→ Problem to solve
Copy out the data word for word. The images are not part of the copy.

++++++++

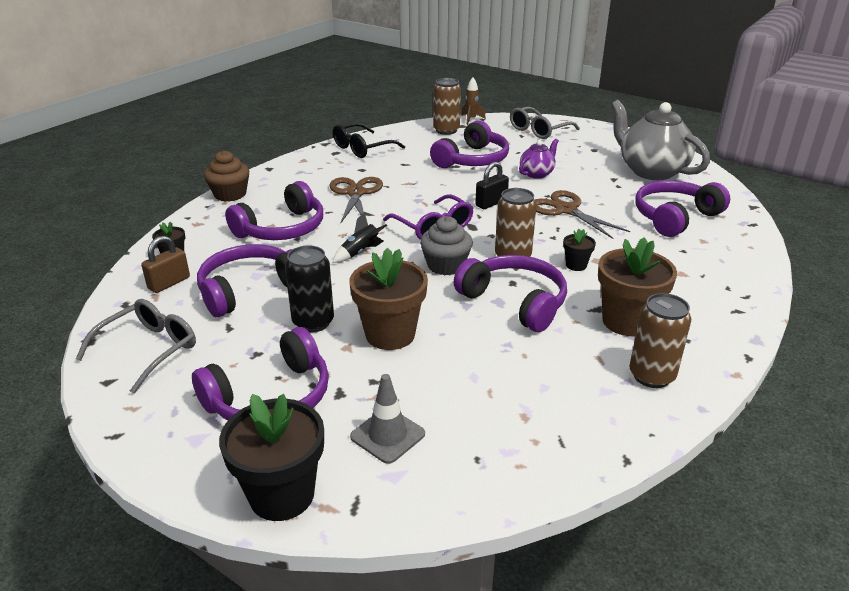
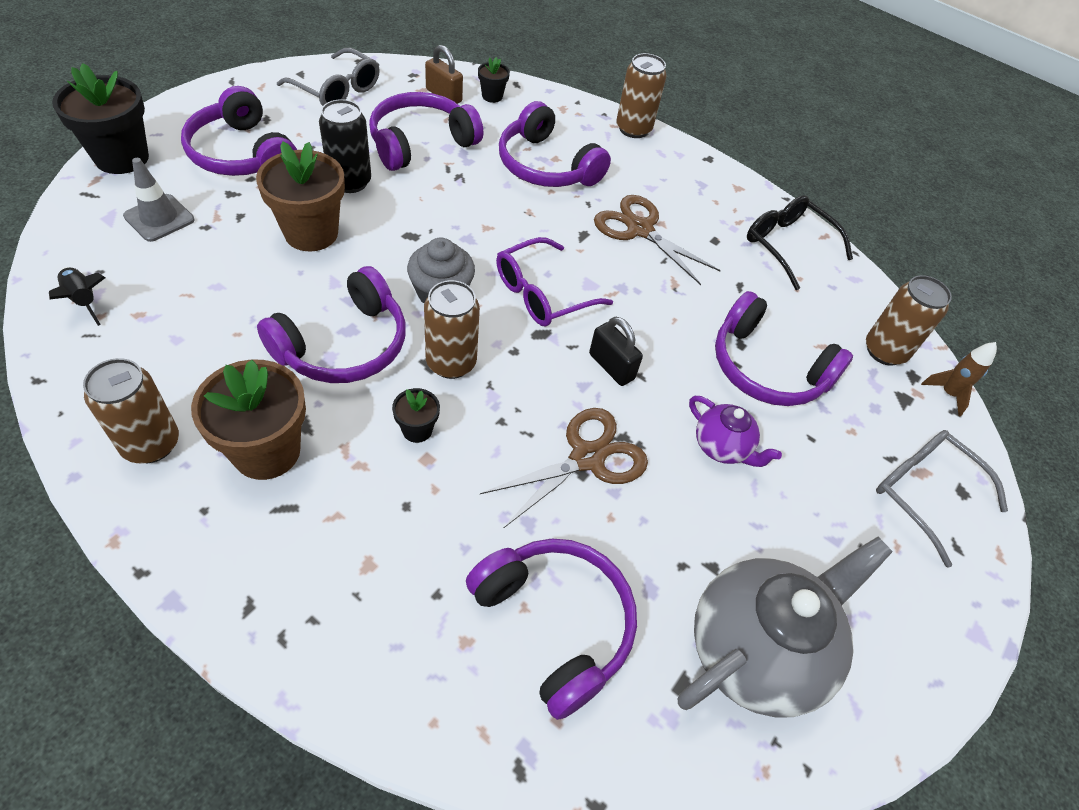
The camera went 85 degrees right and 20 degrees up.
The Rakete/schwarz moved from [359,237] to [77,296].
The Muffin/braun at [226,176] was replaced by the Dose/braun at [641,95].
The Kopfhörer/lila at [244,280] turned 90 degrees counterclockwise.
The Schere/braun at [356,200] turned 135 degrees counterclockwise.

++++++++

→ Exercise response
The camera went 85 degrees right and 20 degrees up.
The Rakete/schwarz moved from [359,237] to [77,296].
The Muffin/braun at [226,176] was replaced by the Dose/braun at [641,95].
The Kopfhörer/lila at [244,280] turned 90 degrees counterclockwise.
The Schere/braun at [356,200] turned 135 degrees counterclockwise.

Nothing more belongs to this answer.